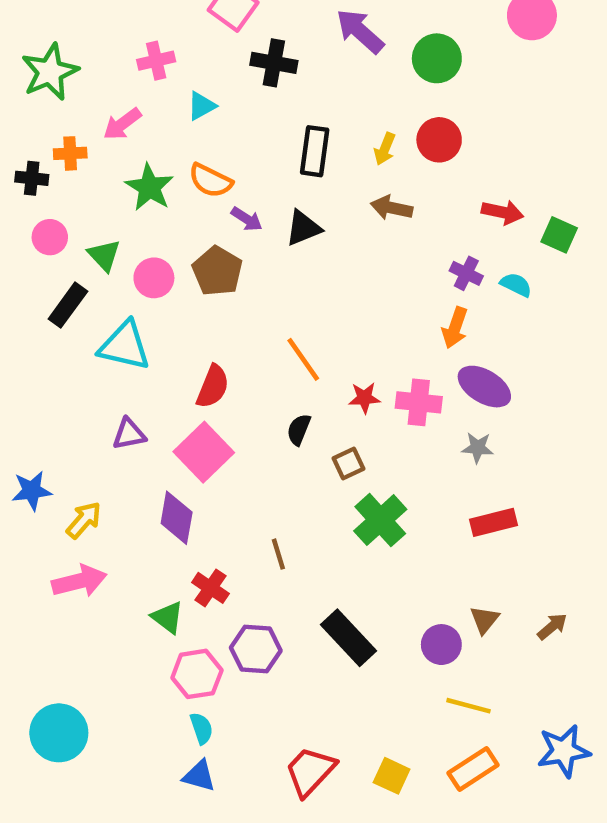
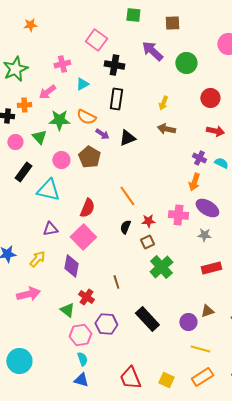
red circle: (439, 140) -> (210, 98), moved
black rectangle: (315, 151) -> (116, 99), moved
green star: (149, 187) -> (59, 120), turned -30
green triangle: (104, 255) -> (39, 137), moved
red star: (364, 398) -> (148, 221), moved
yellow arrow: (84, 520) -> (37, 259), moved
brown triangle: (484, 620) -> (207, 311), turned 32
red trapezoid: (310, 771) -> (130, 378), turned -65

******

Work required: Take the line with "green triangle: (104, 255)" and all lines after it through the end of the records, and write them out exactly; include nothing else.

Written answer:
green triangle: (104, 255) -> (39, 137), moved
red star: (364, 398) -> (148, 221), moved
yellow arrow: (84, 520) -> (37, 259), moved
brown triangle: (484, 620) -> (207, 311), turned 32
red trapezoid: (310, 771) -> (130, 378), turned -65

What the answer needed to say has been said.